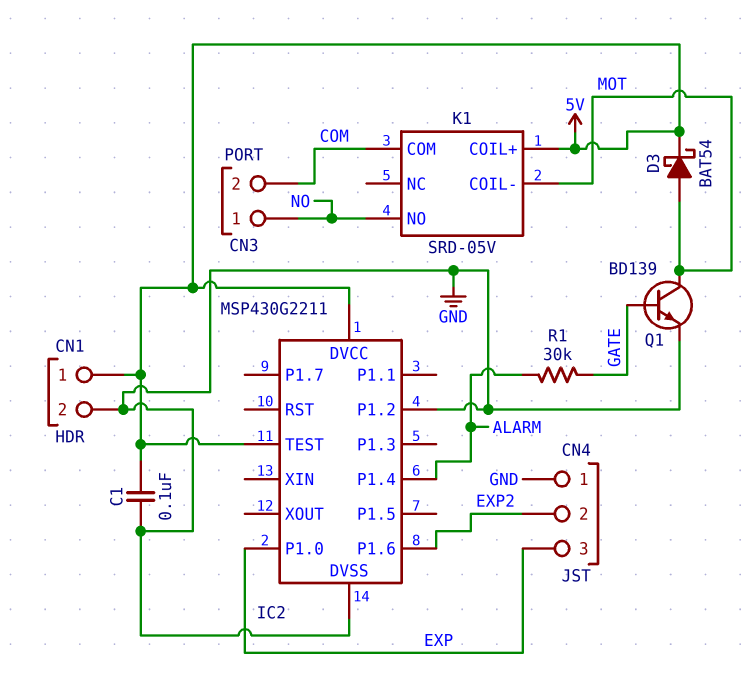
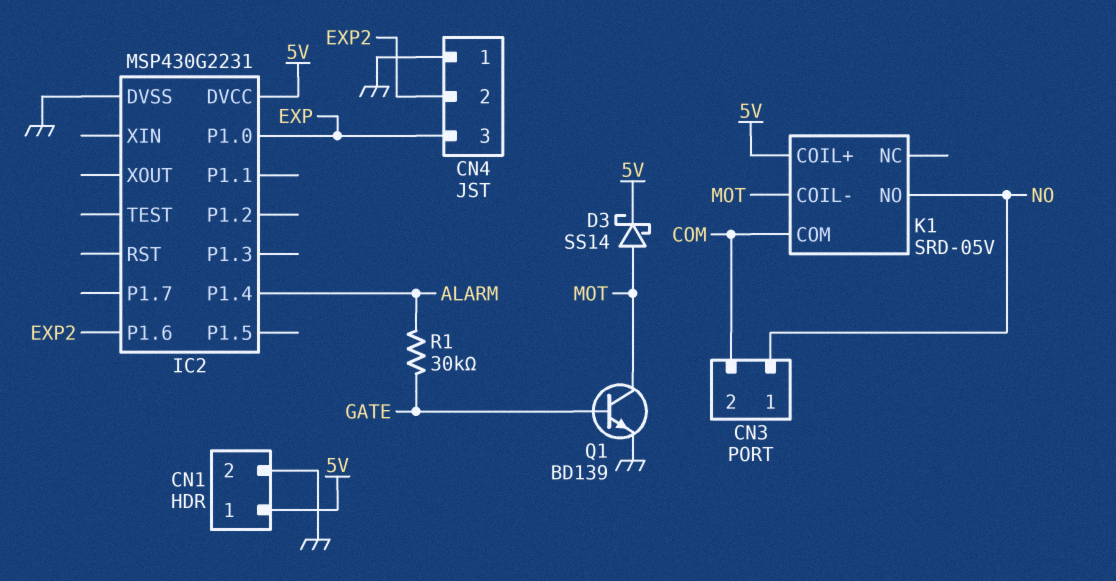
C1: 100nF (5V, GND) -> none
D3: schottky BAT54 (A MOT, K 5V) -> schottky SS14 (A MOT, K 5V)
IC2: MSP430G2211 -> MSP430G2231
IC2 pin P1.2: GND -> none
IC2 pin TEST: 5V -> none

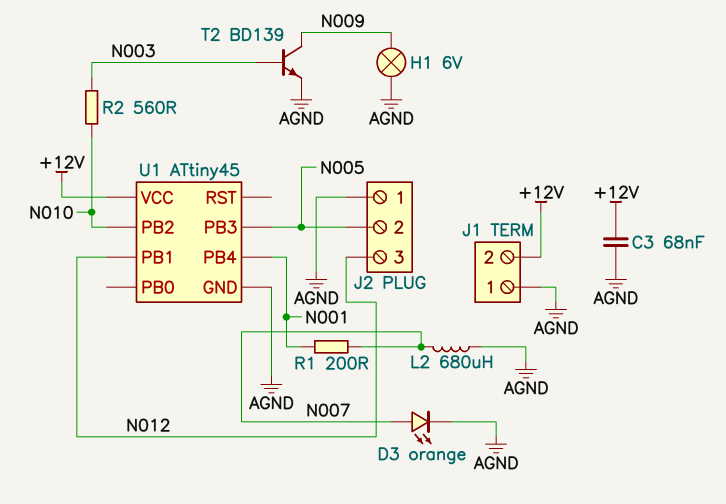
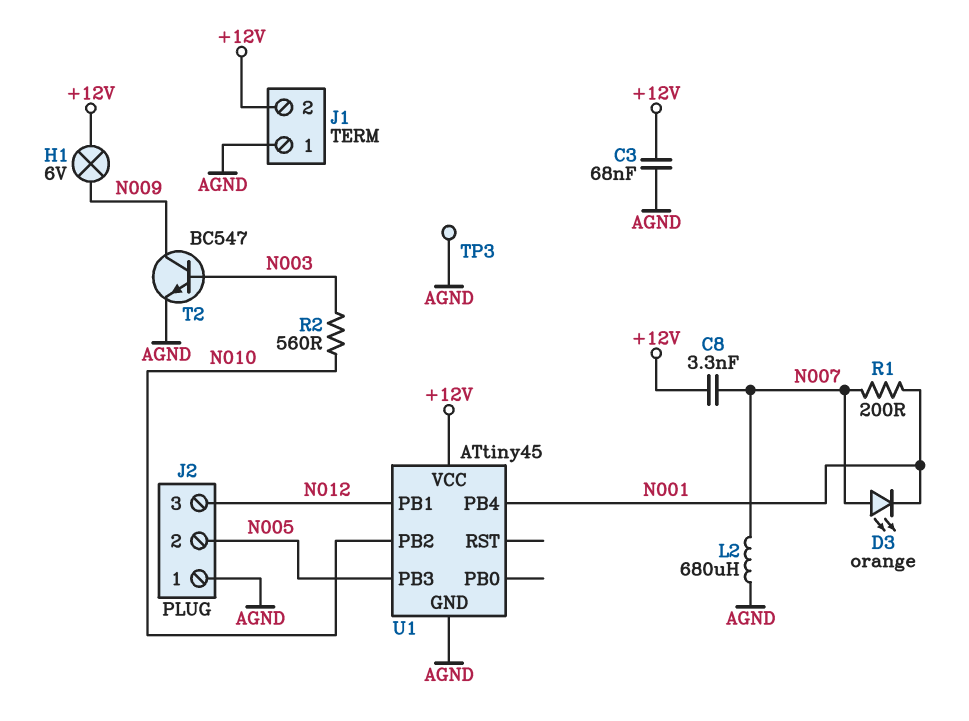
C8: none -> 3.3nF (+12V, N007)
D3: LED orange (A N007, K AGND) -> LED orange (A N007, K N001)
H1: lamp 6V (AGND, N009) -> lamp 6V (+12V, N009)
T2: NPN BD139 (B N003, C N009, E AGND) -> NPN BC547 (B N003, C N009, E AGND)
TP3: none -> test point (AGND)

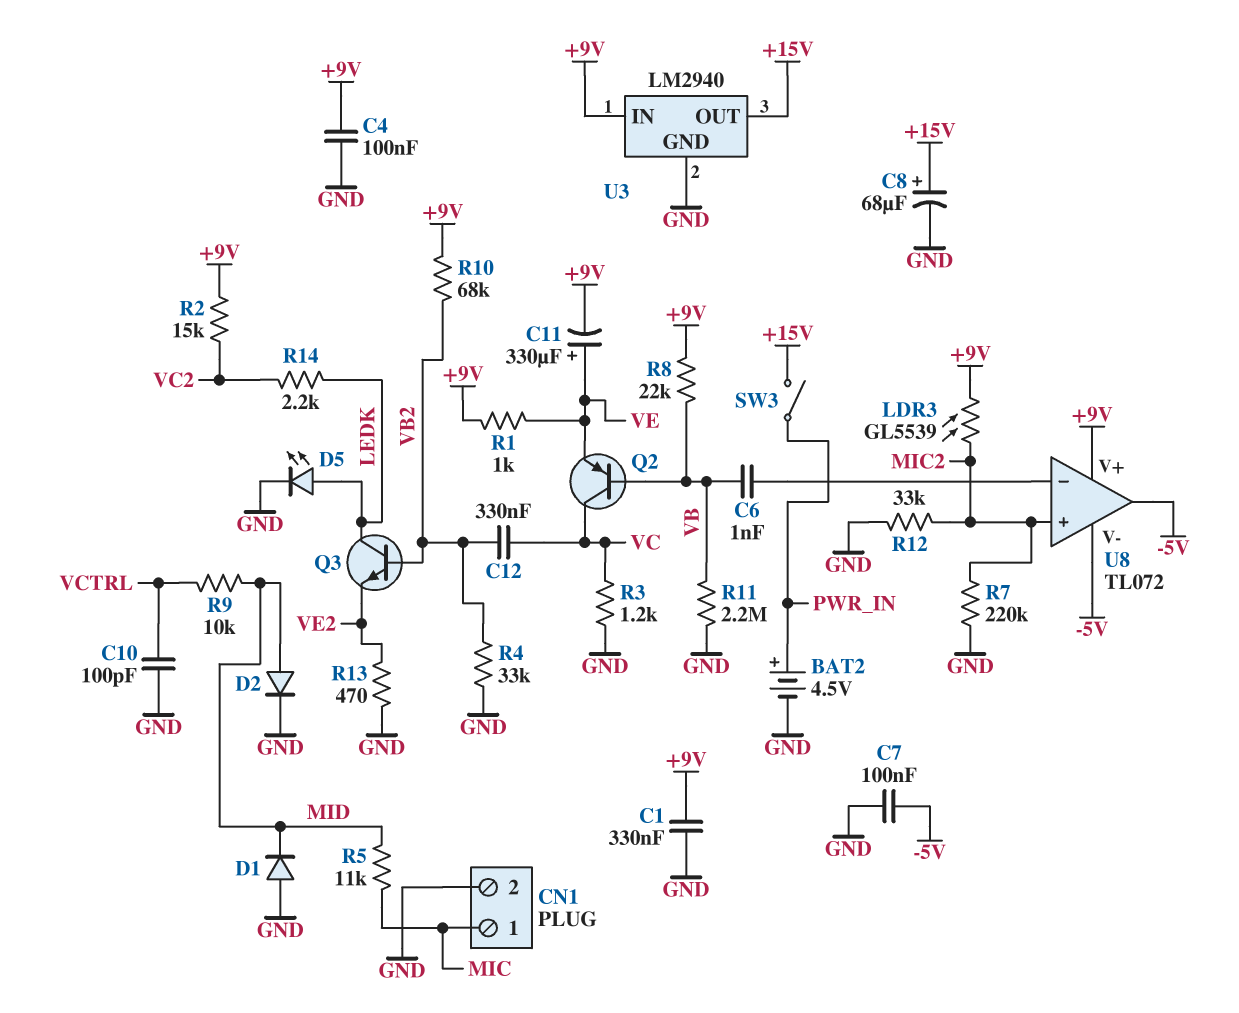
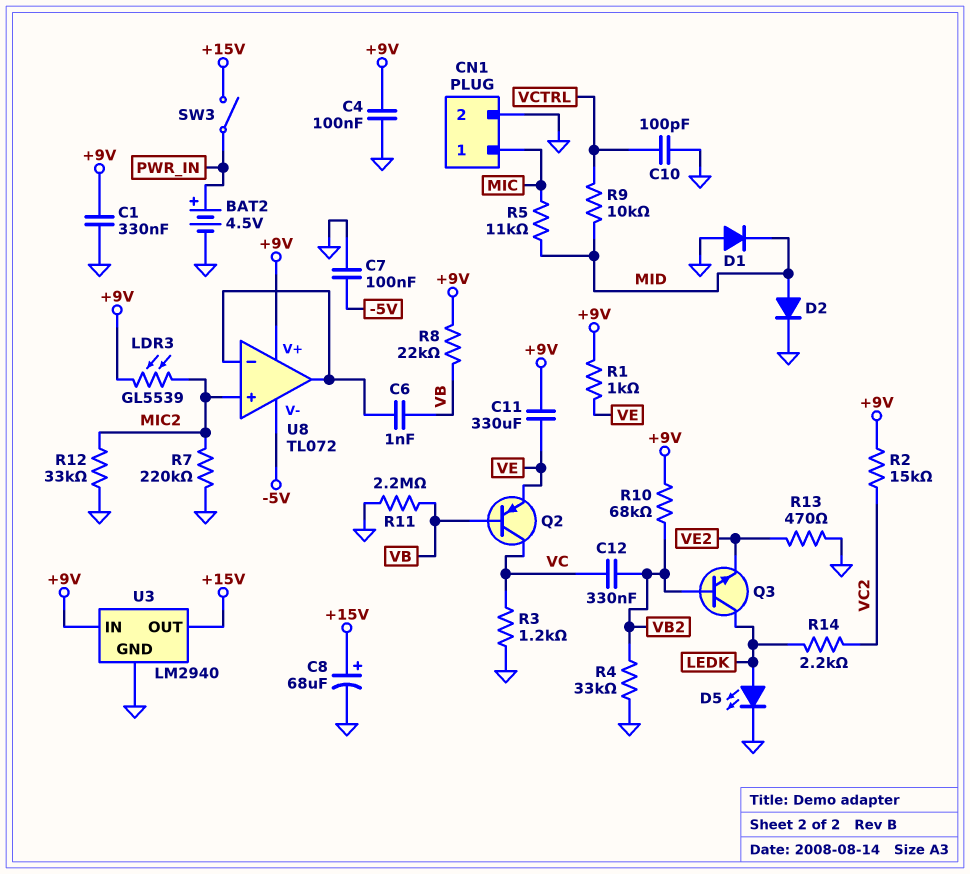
C11: 330uF (plus VE, minus +9V) -> 330uF (+9V, VE)
U8 pin out: -5V -> U8/in-

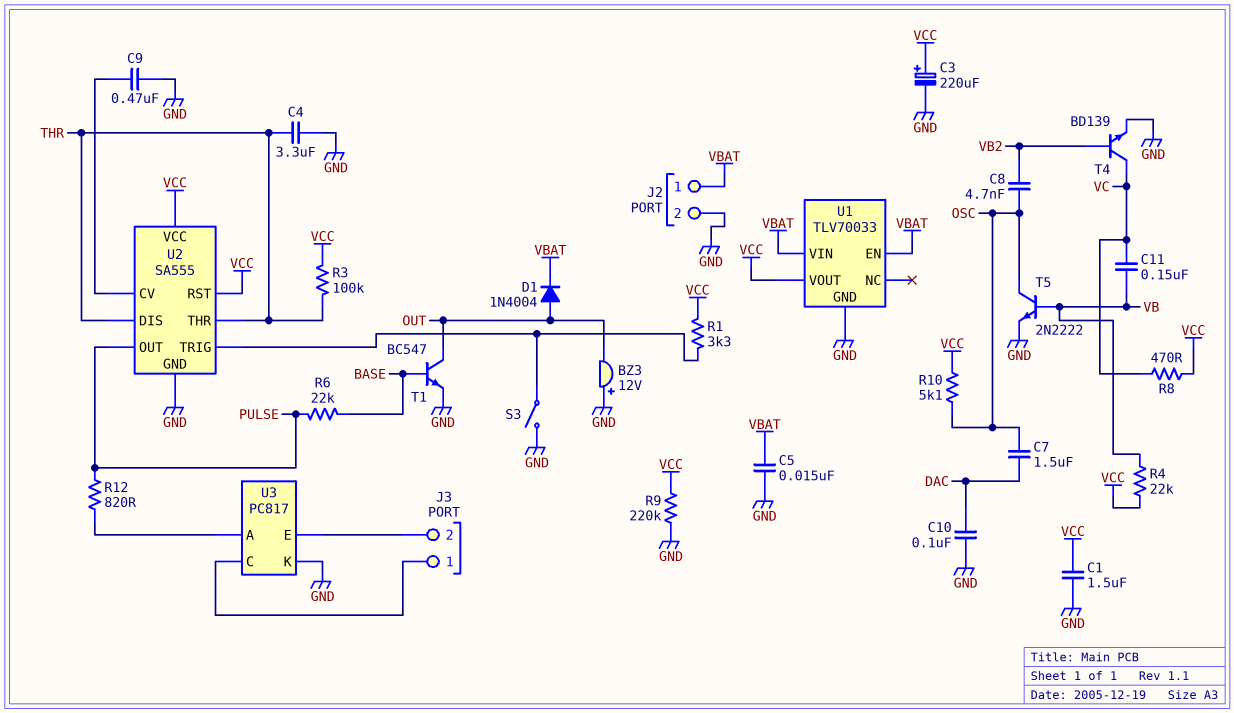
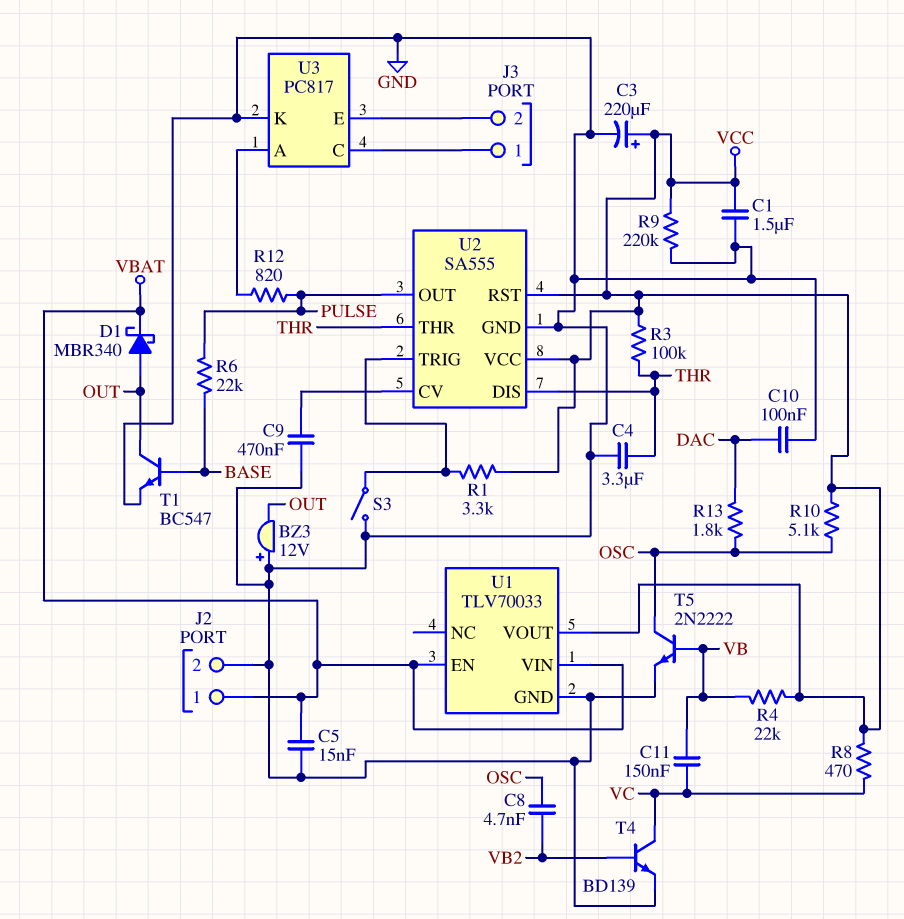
C7: 1.5uF (DAC, OSC) -> none
D1: diode 1N4004 (A OUT, K VBAT) -> schottky MBR340 (A OUT, K VBAT)
R13: none -> 1.8k (DAC, OSC)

··········

What to work on: Skip all pictures. Write out only the lines from the one containing "IC2: MSP430G2211 -> MSP430G2231" to the end of the listing above, inclusive, exactly as given.

Answer to the problem:
IC2: MSP430G2211 -> MSP430G2231
IC2 pin P1.2: GND -> none
IC2 pin TEST: 5V -> none

C8: none -> 3.3nF (+12V, N007)
D3: LED orange (A N007, K AGND) -> LED orange (A N007, K N001)
H1: lamp 6V (AGND, N009) -> lamp 6V (+12V, N009)
T2: NPN BD139 (B N003, C N009, E AGND) -> NPN BC547 (B N003, C N009, E AGND)
TP3: none -> test point (AGND)

C11: 330uF (plus VE, minus +9V) -> 330uF (+9V, VE)
U8 pin out: -5V -> U8/in-

C7: 1.5uF (DAC, OSC) -> none
D1: diode 1N4004 (A OUT, K VBAT) -> schottky MBR340 (A OUT, K VBAT)
R13: none -> 1.8k (DAC, OSC)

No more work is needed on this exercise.